Retype the entries exactly, but skip the pictures.

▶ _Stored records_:
────────────────

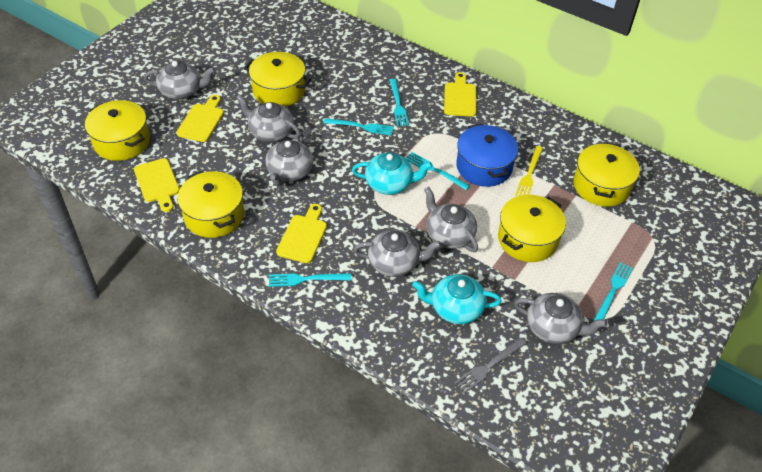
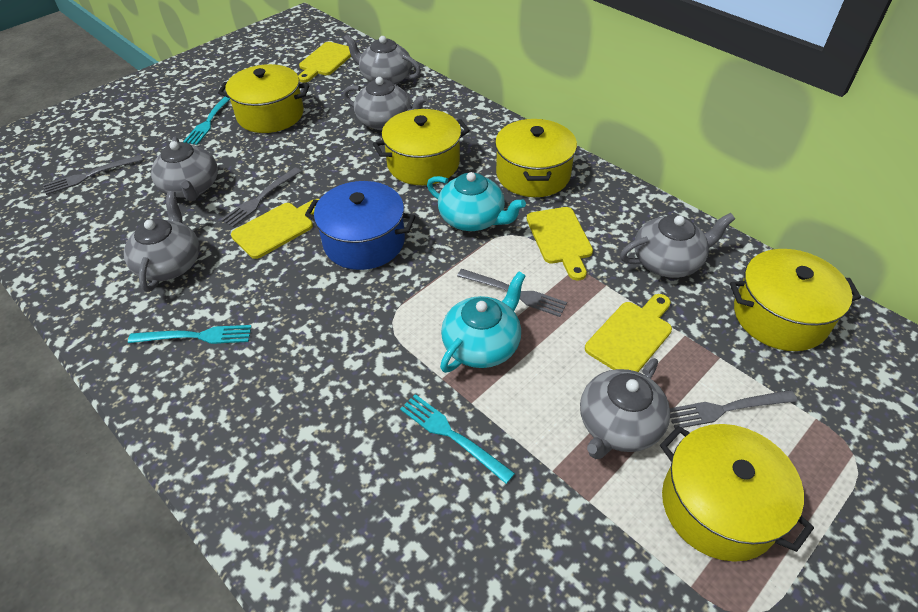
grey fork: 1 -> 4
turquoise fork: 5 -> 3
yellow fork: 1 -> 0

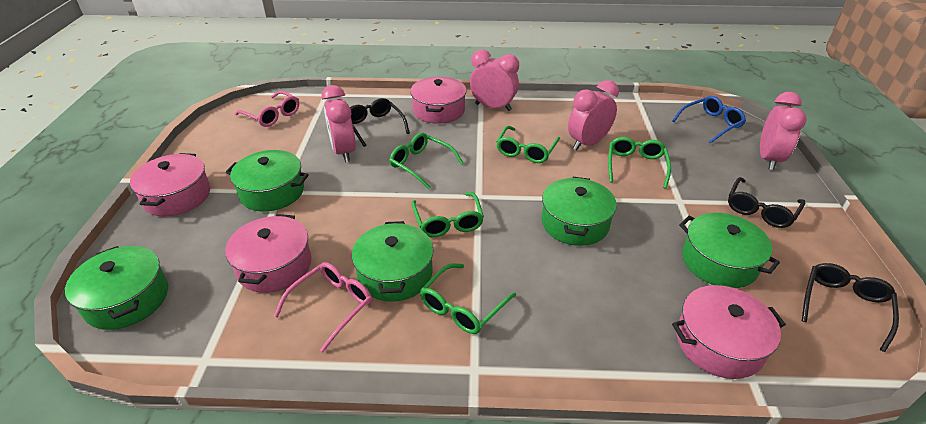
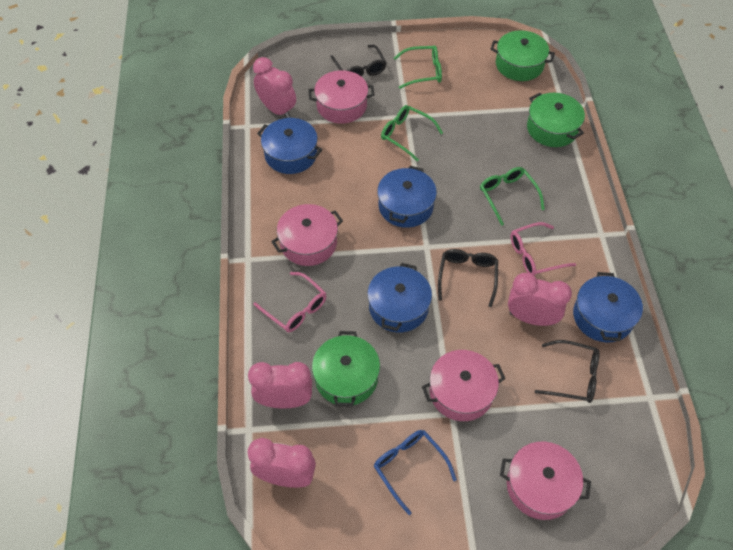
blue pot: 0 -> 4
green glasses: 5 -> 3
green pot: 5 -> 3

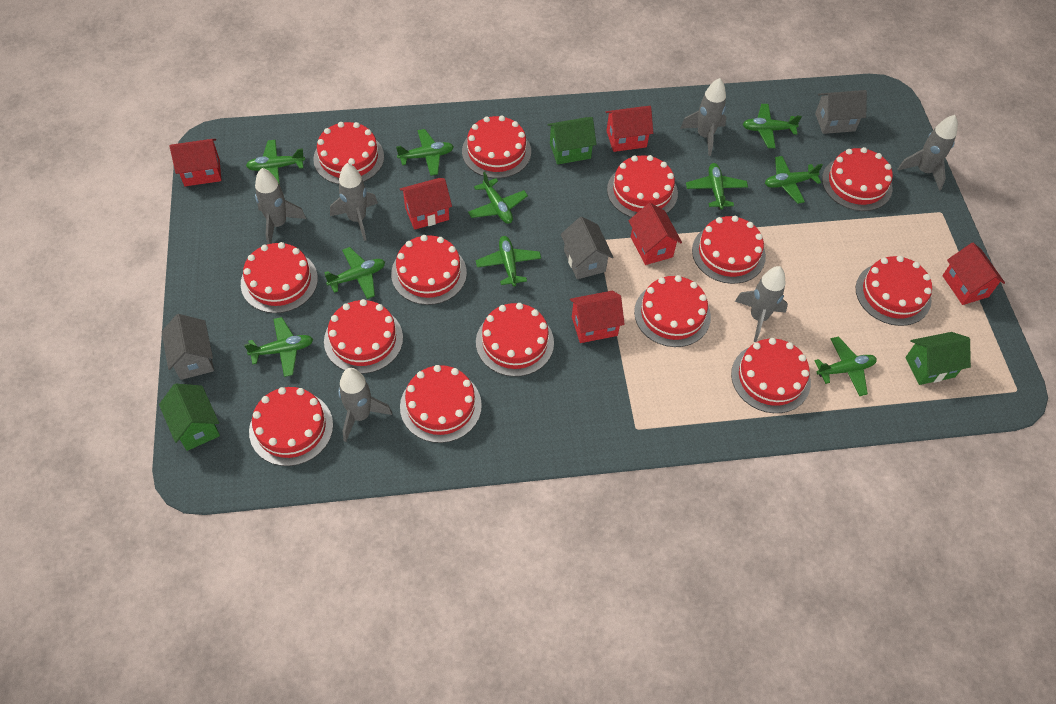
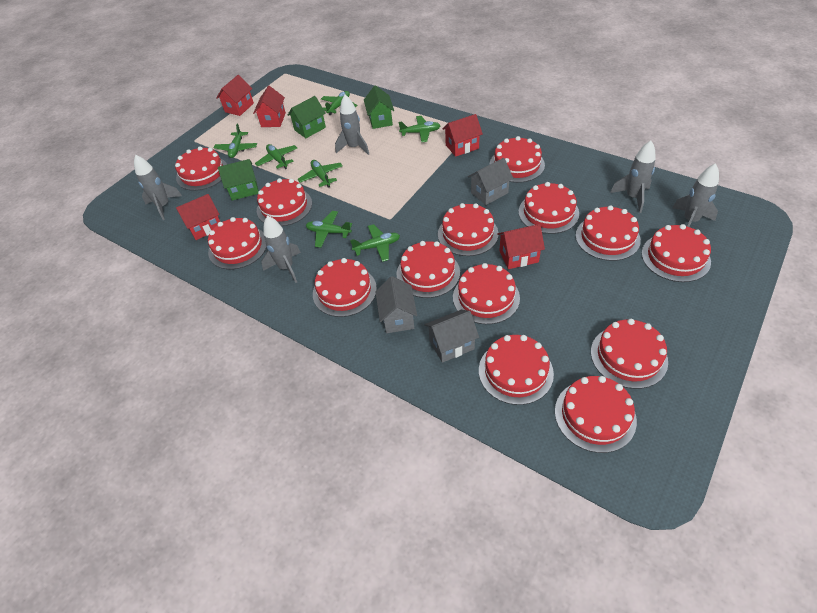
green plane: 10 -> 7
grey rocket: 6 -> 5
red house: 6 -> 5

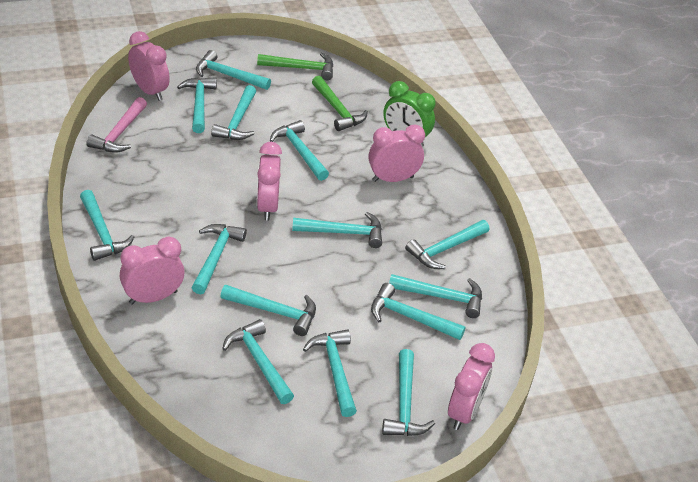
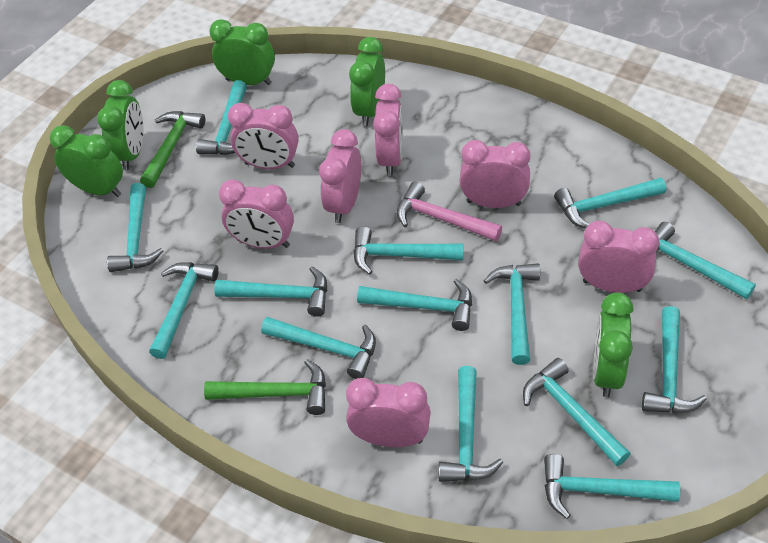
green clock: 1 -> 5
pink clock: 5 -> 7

────────────────

▶ _Worked solution_:
grey fork: 1 -> 4
turquoise fork: 5 -> 3
yellow fork: 1 -> 0

blue pot: 0 -> 4
green glasses: 5 -> 3
green pot: 5 -> 3

green plane: 10 -> 7
grey rocket: 6 -> 5
red house: 6 -> 5

green clock: 1 -> 5
pink clock: 5 -> 7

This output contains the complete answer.